§ INSTRUÇÕES DO EXERCÍCIO
Copie, sem nenhuma alteração, o trecho da listagem que vai da linha com "Trace the roads" até a linha com "road 2 (track): [(387,511),(172,0)]", incluindo as duas.

### CONJUNTO DE REGISTROS

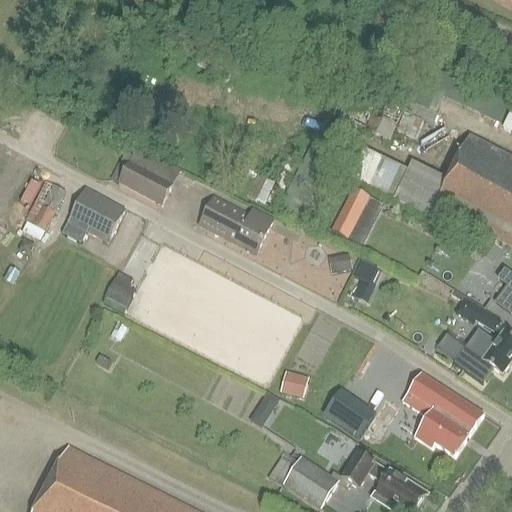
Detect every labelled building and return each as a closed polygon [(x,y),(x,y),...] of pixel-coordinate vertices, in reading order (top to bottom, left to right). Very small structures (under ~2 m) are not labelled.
[(318,0),(317,4),(338,13),(344,0),(318,0)] [(390,144),(407,104),(384,93),(366,133),(390,144)] [(408,105),(405,114),(434,127),(438,118),(408,105)] [(424,124),(404,116),(396,135),(415,143),(424,124)] [(449,232),(455,220),(511,249),(511,160),(470,138),(448,184),(412,165),(407,174),(356,150),(343,178),(383,197),(394,203),(393,204),(449,232)] [(314,143),(276,212),(303,226),(341,158),(314,143)] [(130,164),(118,187),(162,210),(172,190),(173,188),(167,184),(130,165),(130,164)] [(264,203),(273,185),(257,177),(248,195),(264,203)] [(46,187),(25,224),(33,229),(42,211),(53,191),(46,187)] [(112,242),(125,205),(80,190),(67,226),(112,242)] [(42,211),(54,218),(65,197),(53,191),(42,211)] [(352,193),(331,235),(347,243),(368,202),(352,193)] [(253,213),(250,218),(215,200),(200,229),(256,258),(274,224),(253,213)] [(45,235),(54,218),(42,211),(33,229),(45,235)] [(488,242),(479,255),(492,264),(501,251),(488,242)] [(350,257),(329,261),(332,277),(353,273),(350,257)] [(363,283),(362,284),(375,290),(382,275),(369,269),(363,283)] [(509,288),(497,304),(511,315),(511,278),(505,273),(499,281),(509,288)] [(118,276),(115,283),(129,291),(133,283),(118,276)] [(135,295),(114,283),(105,300),(126,312),(135,295)] [(105,301),(102,306),(124,317),(126,312),(105,301)] [(465,302),(456,317),(474,328),(475,326),(481,330),(493,336),(500,325),(481,313),(482,312),(465,302)] [(479,333),(456,366),(483,385),(493,372),(503,379),(511,364),(511,342),(503,336),(497,345),(479,333)] [(100,359),(96,366),(107,372),(111,365),(100,359)] [(310,380),(287,375),(282,395),(305,401),(310,380)] [(456,462),(484,419),(421,377),(403,405),(428,421),(415,440),(434,453),(436,448),(456,462)] [(267,396),(263,403),(266,410),(273,414),(279,404),(267,396)] [(364,437),(380,444),(398,407),(382,400),(364,437)] [(190,511),(67,450),(51,481),(35,511),(190,511)] [(343,481),(341,480),(334,475),(331,480),(302,461),(298,465),(285,457),(268,482),(282,491),(284,489),(319,511),(322,511),(340,485),(348,490),(350,486),(360,492),(369,478),(383,487),(374,501),(390,511),(399,511),(400,511),(399,511),(418,511),(428,498),(391,475),(391,476),(359,455),(343,481)]
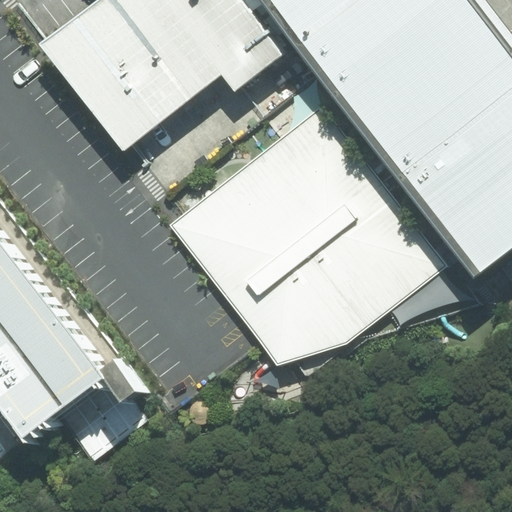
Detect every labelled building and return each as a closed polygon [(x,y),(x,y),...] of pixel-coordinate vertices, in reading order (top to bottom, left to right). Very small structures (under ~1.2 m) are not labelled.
[(98,0),(41,43),(124,154),(285,35),(258,0),(98,0)] [(282,0),(511,293),(511,17),(498,0),(282,0)] [(179,236),(291,375),(361,356),(452,283),(321,122),(179,236)] [(150,398),(1,217),(0,217),(0,350),(13,366),(84,452),(150,398)] [(0,377),(13,366),(0,350),(0,377)]
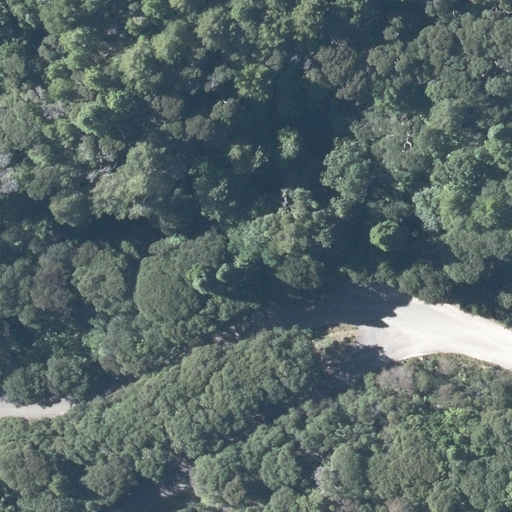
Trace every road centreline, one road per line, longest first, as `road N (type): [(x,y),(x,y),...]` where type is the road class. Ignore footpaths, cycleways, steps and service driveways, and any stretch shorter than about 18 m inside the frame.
road 1 (unclassified): [(402,312),(325,304),(104,400),(0,404)]
road 2 (unclassified): [(402,312),(381,343),(134,511)]
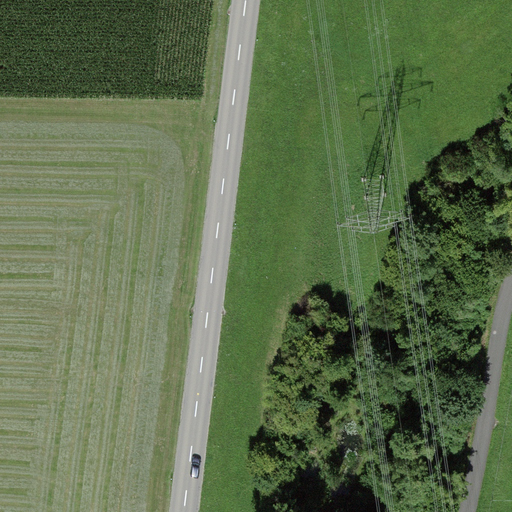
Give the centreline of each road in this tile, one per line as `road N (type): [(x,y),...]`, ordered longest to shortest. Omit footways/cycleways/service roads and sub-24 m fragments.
road 1 (tertiary): [(184,511),(244,0)]
road 2 (unclassified): [(511,285),(466,511)]
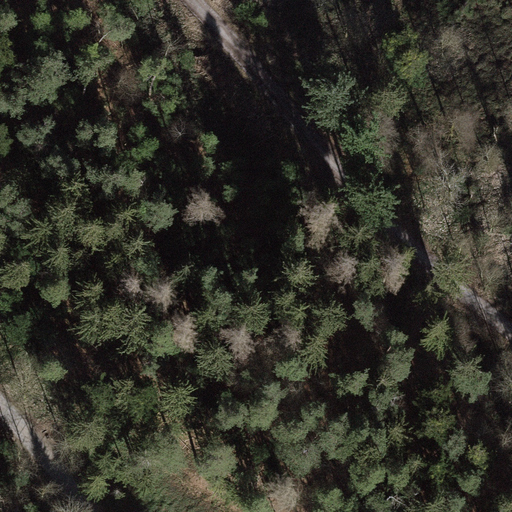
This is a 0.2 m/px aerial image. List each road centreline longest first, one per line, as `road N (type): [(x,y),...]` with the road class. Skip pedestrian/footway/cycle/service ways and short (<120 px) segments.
road 1 (track): [(204,0),(511,314)]
road 2 (track): [(90,511),(0,407)]
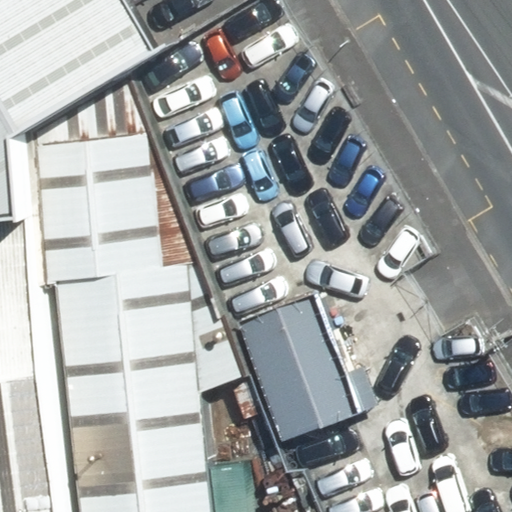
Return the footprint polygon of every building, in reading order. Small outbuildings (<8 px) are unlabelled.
[(0,103),(137,29),(121,0),(0,0),(0,196),(17,194),(0,106),(0,103)] [(50,139),(66,279),(175,267),(160,127),(50,139)] [(400,421),(282,176),(190,220),(308,465),(400,421)] [(0,508),(59,502),(17,194),(0,196),(0,508)] [(223,511),(196,264),(175,267),(66,279),(91,511),(223,511)]
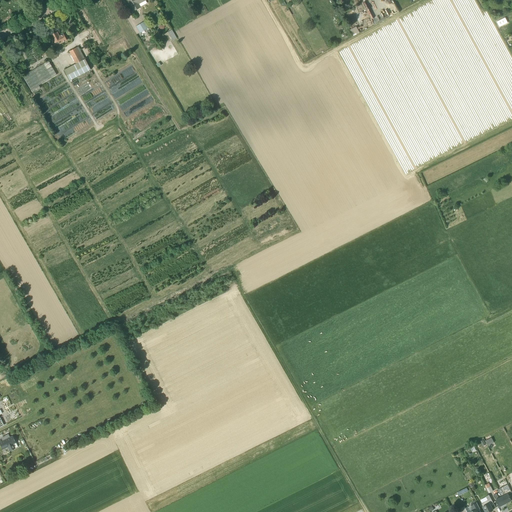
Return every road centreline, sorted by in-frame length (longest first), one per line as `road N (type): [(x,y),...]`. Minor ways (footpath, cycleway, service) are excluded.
road 1 (track): [(366,511),(226,263)]
road 2 (track): [(207,272),(249,251),(253,235),(193,133)]
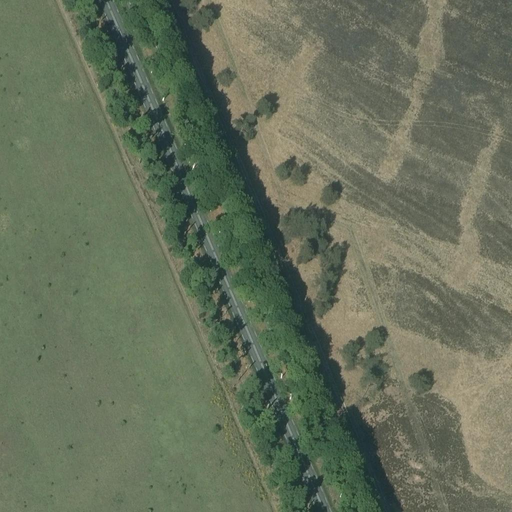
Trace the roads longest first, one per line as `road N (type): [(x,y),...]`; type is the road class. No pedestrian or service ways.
road 1 (primary): [(323,511),(105,0)]
road 2 (track): [(387,511),(172,0)]
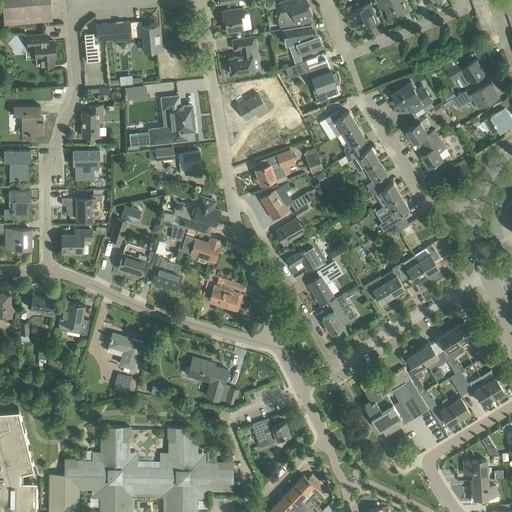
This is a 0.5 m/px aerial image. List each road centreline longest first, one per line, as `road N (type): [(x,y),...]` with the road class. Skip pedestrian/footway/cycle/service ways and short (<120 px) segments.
road 1 (residential): [(47,270),(46,186),(76,90),(71,7)]
road 2 (residential): [(275,338),(167,315),(47,270)]
road 3 (residential): [(233,202),(200,0)]
road 4 (residential): [(334,366),(249,211),(233,202)]
road 5 (residential): [(326,0),(346,54),(465,7),(462,0)]
road 6 (residential): [(334,366),(486,274)]
road 7 (residential): [(475,210),(430,200),(363,90)]
road 8 (residential): [(275,338),(233,202)]
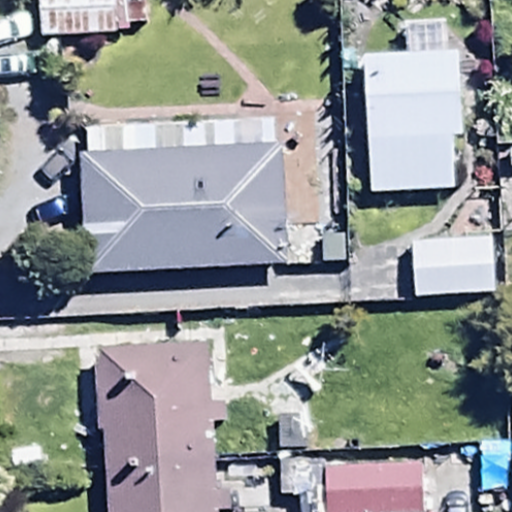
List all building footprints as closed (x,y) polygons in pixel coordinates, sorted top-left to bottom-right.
[(42,0),(42,43),(118,43),(118,31),(145,31),(145,0),(42,0)] [(365,65),(373,202),(467,197),(459,60),(365,65)] [(126,141),(127,159),(80,161),(87,283),(288,271),(280,133),(126,141)] [(492,248),(411,253),(414,308),(495,303),(492,248)] [(217,511),(208,353),(106,359),(95,376),(100,444),(108,444),(112,511),(217,511)] [(372,473),(372,467),(278,467),(278,504),(304,504),(303,511),(425,511),(425,473),(372,473)]
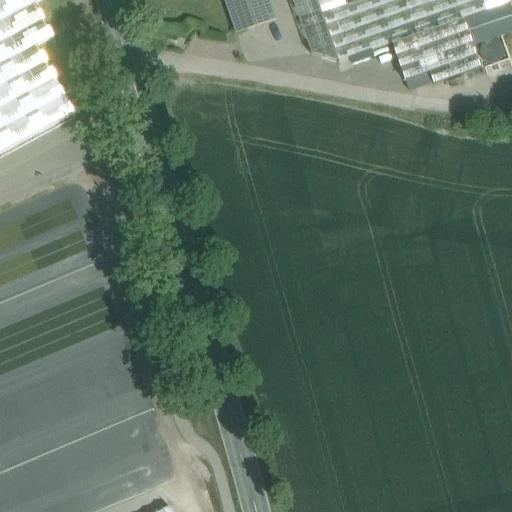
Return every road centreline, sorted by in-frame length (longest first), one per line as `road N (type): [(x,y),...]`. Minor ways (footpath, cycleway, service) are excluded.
road 1 (secondary): [(253,511),(109,0)]
road 2 (track): [(511,108),(471,110),(175,63),(129,70)]
road 3 (track): [(0,204),(128,149)]
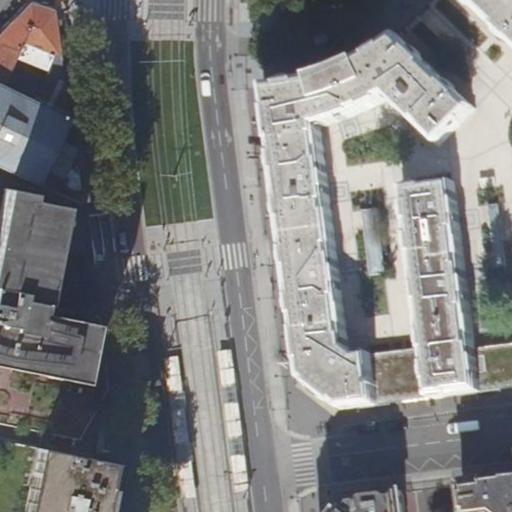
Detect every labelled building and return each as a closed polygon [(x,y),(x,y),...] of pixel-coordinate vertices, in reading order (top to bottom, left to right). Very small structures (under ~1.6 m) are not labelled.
[(511,0),(467,0),(511,42),(511,0)] [(56,31),(54,12),(54,11),(30,4),(0,34),(0,85),(67,118),(63,87),(60,57),(56,31)] [(70,56),(64,11),(54,12),(56,31),(60,57),(70,56)] [(474,109),(397,35),(383,45),(368,55),(361,58),(354,62),(337,70),(313,78),(302,81),(283,84),(265,86),(276,173),(295,321),(302,379),(342,410),(355,408),(455,395),(481,392),(511,388),(511,345),(476,350),(454,185),(404,190),(426,349),(360,357),(349,348),(321,128),(330,125),(360,115),(392,100),(440,146),(474,109)] [(71,143),(67,118),(0,85),(0,167),(78,202),(71,143)] [(0,420),(74,435),(102,388),(95,334),(94,324),(37,313),(39,303),(42,304),(58,228),(63,207),(29,200),(30,193),(2,188),(0,198),(0,420)] [(215,350),(219,384),(234,382),(230,348),(215,350)] [(180,392),(176,355),(162,357),(167,393),(180,392)] [(222,403),(226,437),(241,435),(237,401),(222,403)] [(173,443),(187,441),(183,407),(169,409),(173,443)] [(0,511),(117,511),(114,484),(112,464),(0,441),(0,511)] [(229,456),(233,491),(247,490),(243,454),(229,456)] [(193,496),(189,460),(176,461),(180,498),(193,496)] [(511,511),(511,478),(463,485),(466,511),(511,511)] [(405,511),(403,493),(379,496),(353,499),(343,511),(405,511)]
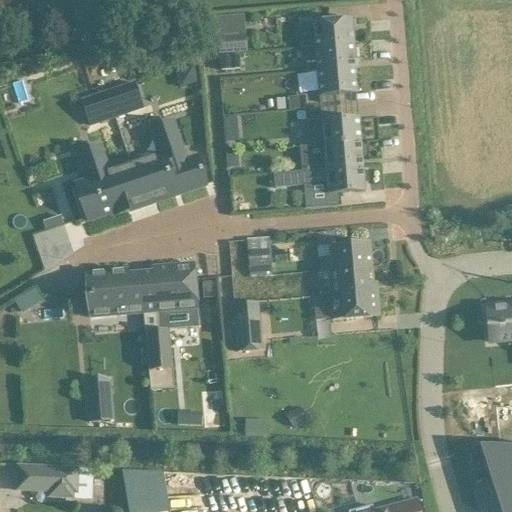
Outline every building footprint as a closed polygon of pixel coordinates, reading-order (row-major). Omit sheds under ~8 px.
[(308,36),(299,37),(300,49),(309,48),(316,48),(354,44),(352,19),(314,23),(315,36),(308,36)] [(247,53),(245,36),(217,38),(218,56),(247,53)] [(310,61),(302,62),(303,73),(311,73),(318,72),(354,69),(357,68),(357,62),(356,62),(354,44),(316,48),(317,60),(310,61)] [(220,57),(221,71),(239,70),(238,56),(220,57)] [(354,69),(318,72),(320,97),(357,94),(354,69)] [(133,84),(107,93),(116,117),(128,113),(124,102),(137,98),(133,84)] [(97,110),(86,114),(90,126),(116,117),(107,93),(92,98),(97,110)] [(305,99),(288,100),(289,111),(306,110),(305,99)] [(235,117),(222,119),(224,131),(237,129),(235,117)] [(307,122),(309,147),(323,146),(361,143),(359,118),(307,122)] [(155,143),(159,154),(107,172),(103,161),(83,168),(88,182),(75,186),(76,189),(72,191),(81,220),(86,218),(87,221),(114,212),(115,215),(128,211),(122,194),(150,184),(154,199),(179,190),(180,194),(205,185),(201,174),(201,173),(200,170),(196,158),(184,162),(176,136),(155,143)] [(324,159),(310,161),(311,172),(363,167),(361,143),(323,146),(324,159)] [(237,154),(227,155),(228,167),(238,166),(237,154)] [(311,172),(273,175),(274,189),(303,187),(305,210),(340,207),(339,195),(365,192),(363,167),(311,172)] [(326,259),(327,272),(369,268),(367,243),(331,246),(332,258),(326,259)] [(269,260),(248,262),(249,279),(271,278),(269,260)] [(193,266),(152,269),(152,273),(155,313),(157,313),(159,331),(169,330),(198,327),(193,266)] [(369,268),(327,272),(329,296),(371,293),(371,292),(369,268)] [(128,271),(86,275),(89,318),(131,315),(128,275),(128,271)] [(371,292),(371,293),(329,296),(331,321),(379,317),(378,299),(377,292),(371,292)] [(24,296),(14,302),(21,314),(31,308),(24,296)] [(257,303),(233,305),(237,353),(261,351),(257,303)] [(511,306),(485,309),(489,343),(511,340),(511,306)] [(155,313),(143,314),(145,332),(159,331),(157,313),(155,313)] [(159,331),(145,332),(150,392),(174,390),(169,330),(159,331)] [(108,381),(84,382),(87,422),(111,420),(108,381)] [(511,384),(493,386),(498,446),(511,446),(511,384)] [(300,409),(286,417),(292,428),(306,420),(300,409)] [(178,412),(177,425),(189,426),(189,413),(178,412)] [(511,511),(511,447),(478,446),(498,511),(511,511)] [(17,468),(16,492),(48,493),(48,498),(74,499),(74,494),(77,494),(78,470),(17,468)] [(161,511),(160,470),(119,471),(120,511),(161,511)] [(324,484),(323,484),(322,484),(321,485),(320,485),(319,485),(319,486),(318,486),(318,487),(317,487),(316,488),(316,489),(316,490),(315,491),(315,492),(315,493),(316,494),(316,495),(316,496),(317,496),(317,497),(318,497),(318,498),(319,498),(320,499),(321,499),(322,499),(323,499),(324,499),(325,499),(326,499),(327,499),(327,498),(328,498),(328,497),(329,497),(329,496),(330,495),(330,494),(330,493),(330,492),(330,491),(330,490),(330,489),(330,488),(329,488),(329,487),(328,487),(328,486),(327,486),(327,485),(326,485),(325,485),(324,484)] [(417,511),(417,510),(415,502),(376,511),(372,511),(371,507),(351,511),(417,511)]
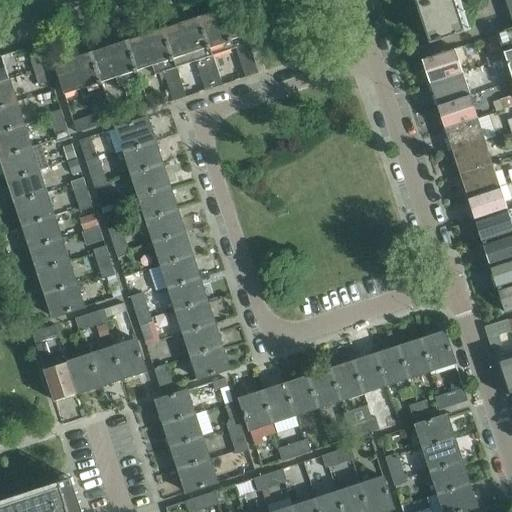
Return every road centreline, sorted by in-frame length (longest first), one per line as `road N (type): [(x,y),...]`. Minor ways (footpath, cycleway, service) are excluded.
road 1 (residential): [(447,284),(274,339),(195,117),(371,65)]
road 2 (residential): [(447,284),(371,65)]
road 3 (residential): [(511,460),(447,284)]
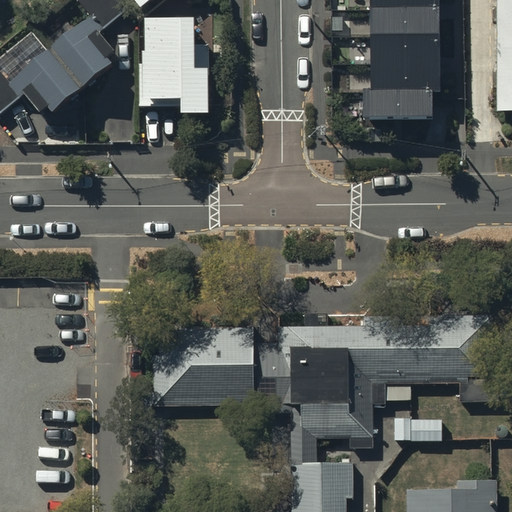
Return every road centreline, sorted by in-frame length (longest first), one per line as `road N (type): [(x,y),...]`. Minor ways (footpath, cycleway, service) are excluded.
road 1 (residential): [(282,204),(0,209)]
road 2 (residential): [(511,201),(282,204)]
road 3 (residential): [(282,204),(282,0)]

######

§ RESPOSTA COMPLETA
Trace the roads longest first, one per line as `road N (type): [(x,y),...]`; type is the road class. No pedestrian or service ways.
road 1 (primary): [(323,511),(105,0)]
road 2 (track): [(387,511),(172,0)]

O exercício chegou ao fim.